> Extracted information
——————————

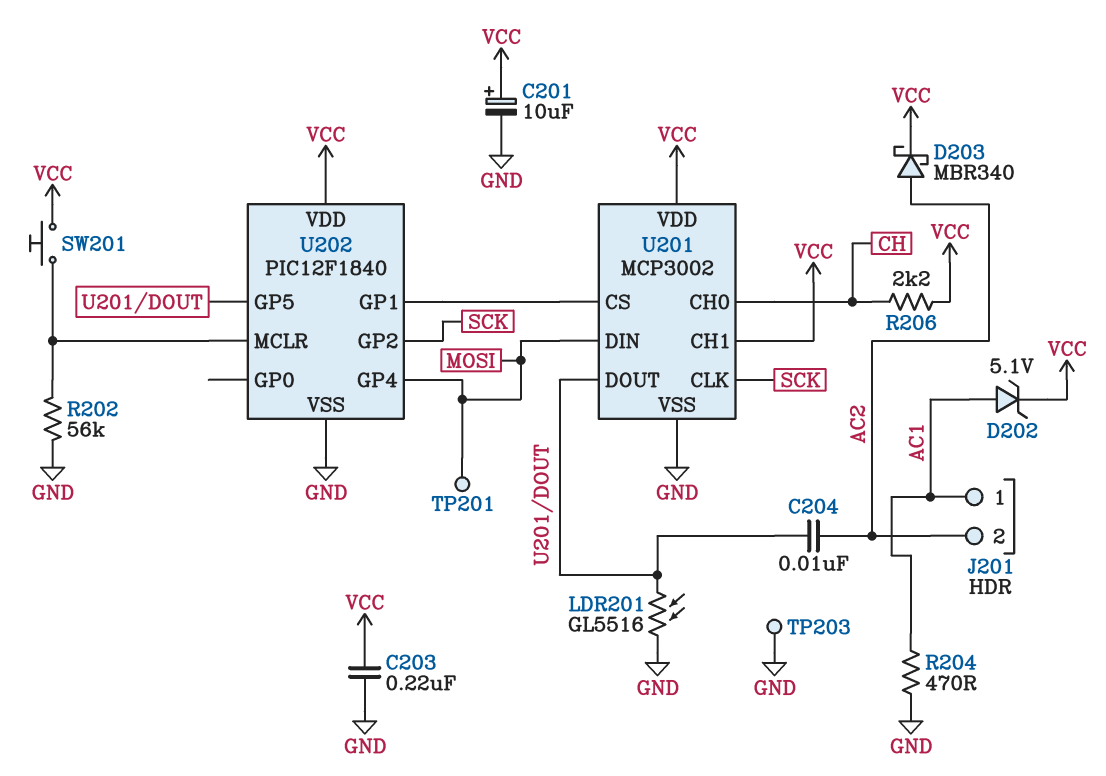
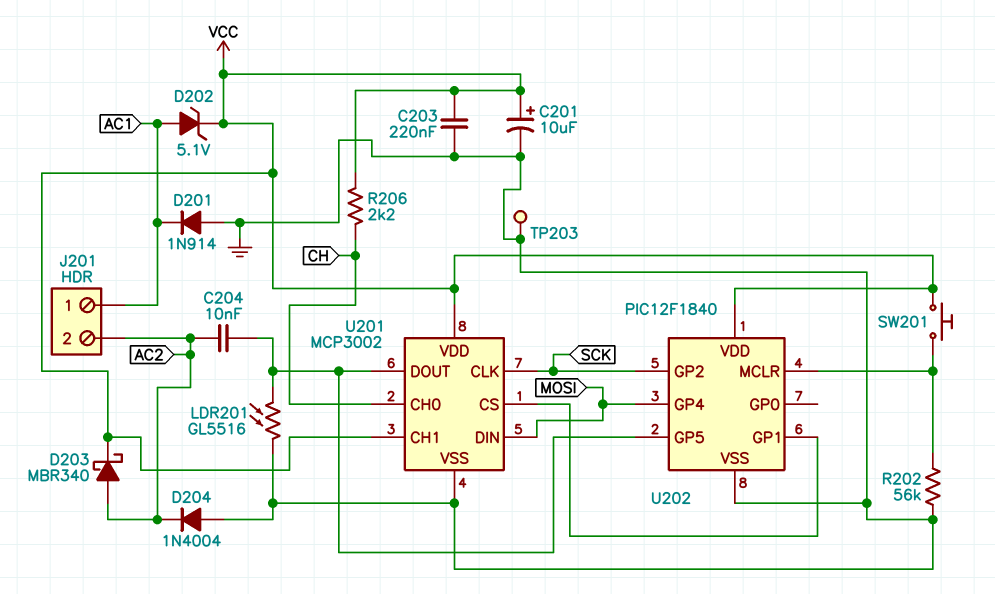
D201: none -> diode 1N914 (A GND, K AC1)
D204: none -> diode 1N4004 (A GND, K AC2)
R204: 470 (AC1, GND) -> none
TP201: test point (MOSI) -> none

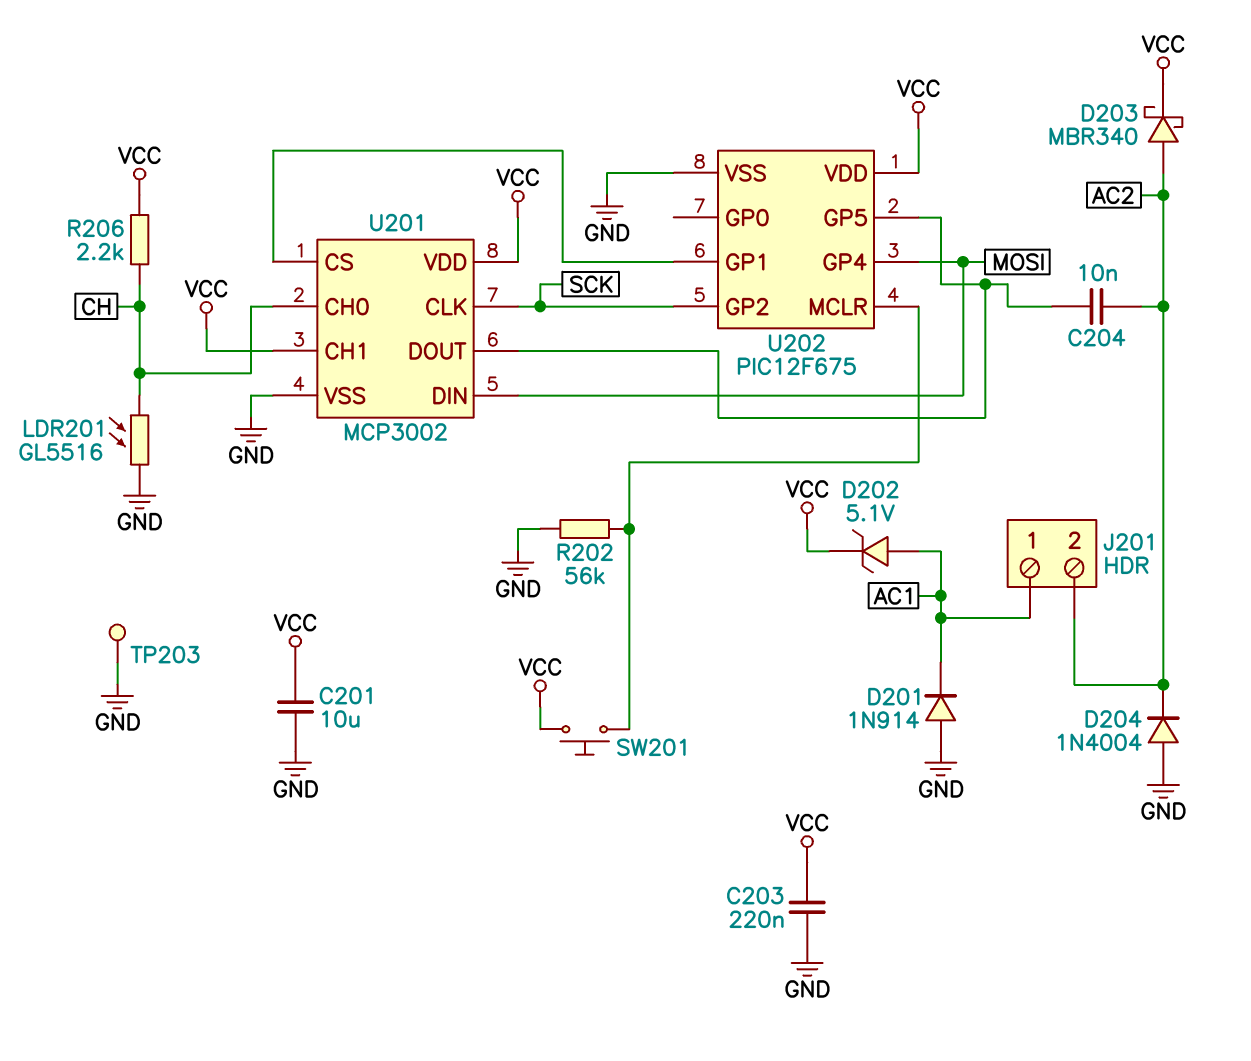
C201: 10uF (plus VCC, minus GND) -> 10uF (GND, VCC)
LDR201: GL5516 (GND, U201/DOUT) -> GL5516 (CH, GND)
U202: PIC12F1840 -> PIC12F675

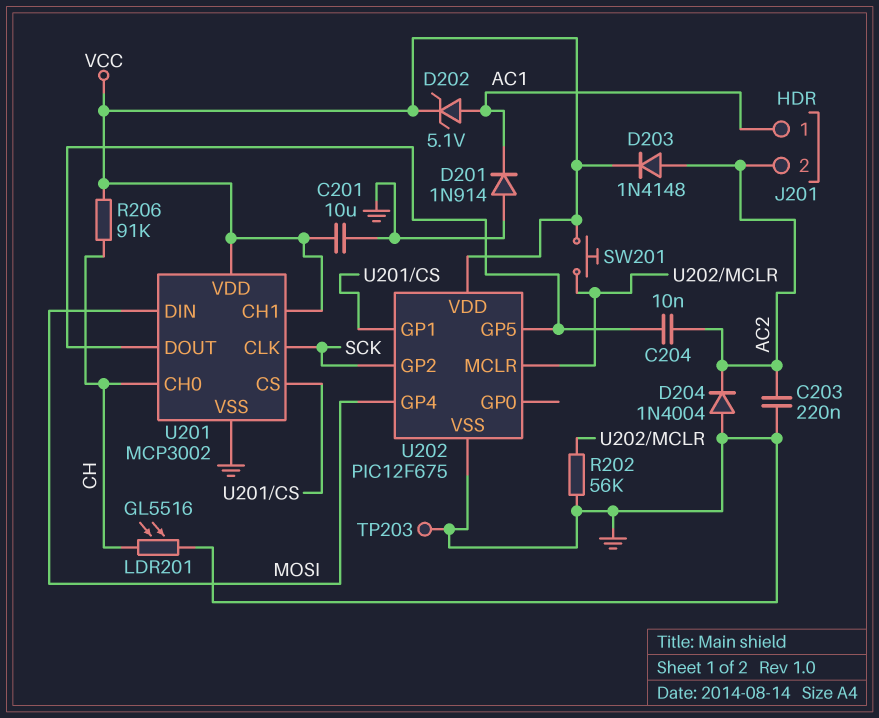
C203: 220nF (GND, VCC) -> 220nF (AC2, GND)
D203: schottky MBR340 (A AC2, K VCC) -> diode 1N4148 (A AC2, K VCC)
R206: 2.2k (CH, VCC) -> 91k (CH, VCC)

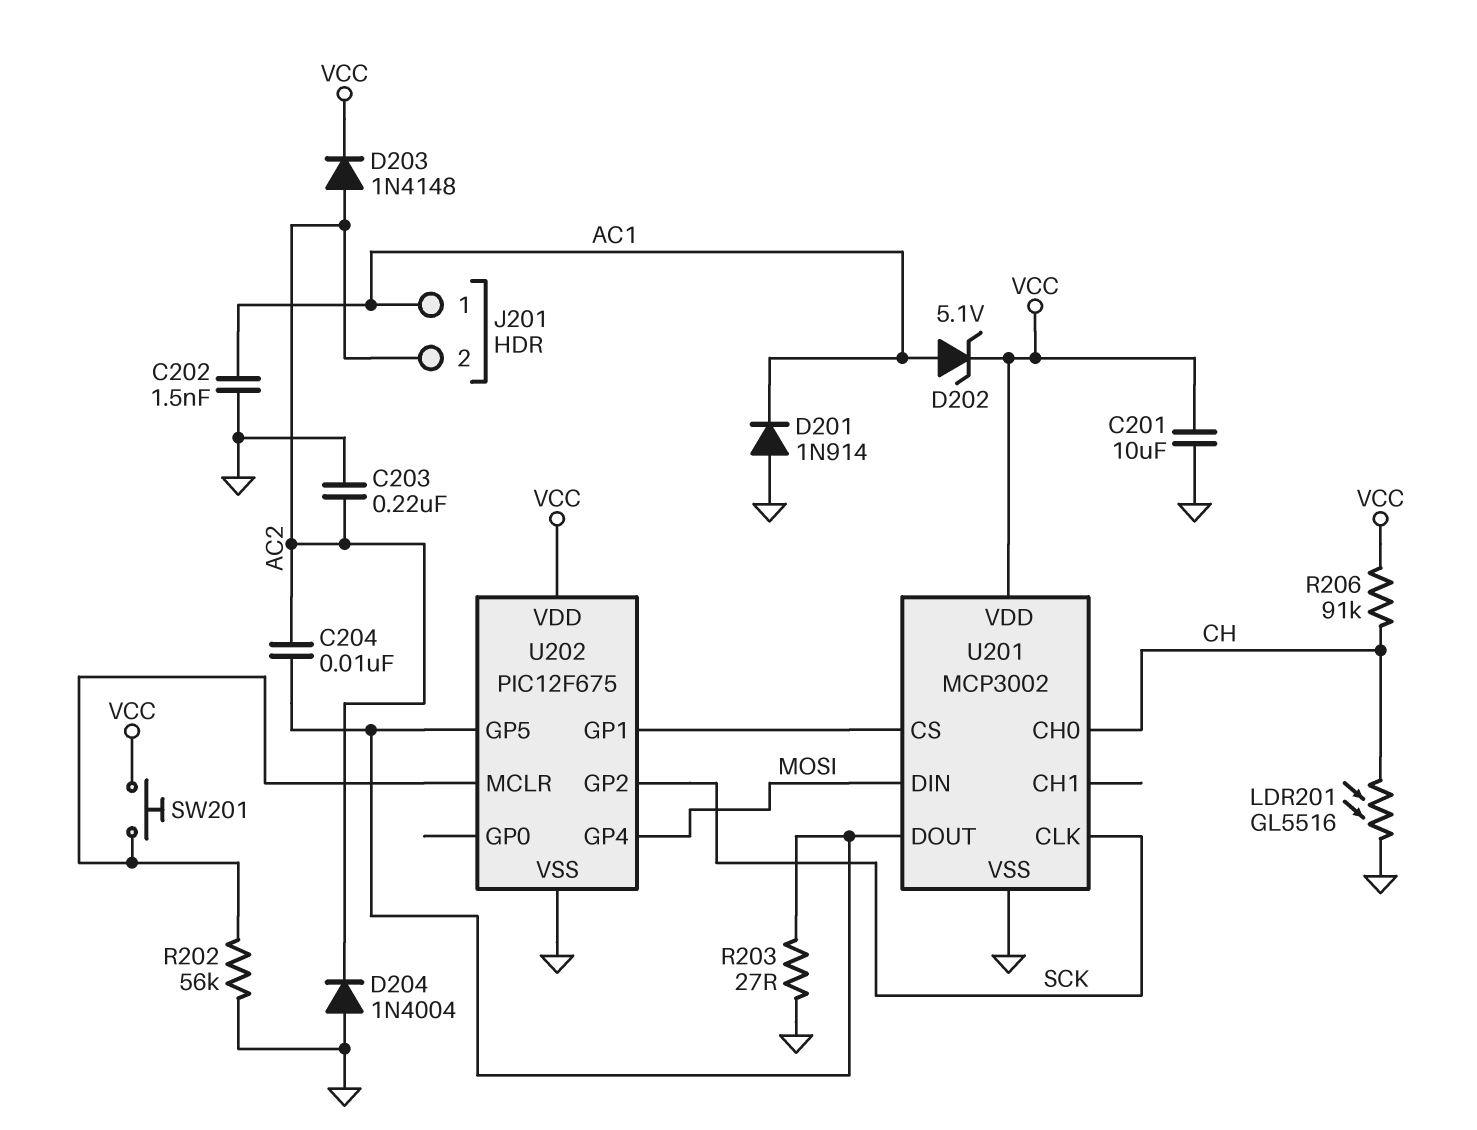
C202: none -> 1.5nF (AC1, GND)
R203: none -> 27 (GND, U201/DOUT)
TP203: test point (GND) -> none
U201 pin CH1: VCC -> none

——————————

> Task instructions
Take every line above that includes the string "DOUT" and return it.

> Response area
LDR201: GL5516 (GND, U201/DOUT) -> GL5516 (CH, GND)
R203: none -> 27 (GND, U201/DOUT)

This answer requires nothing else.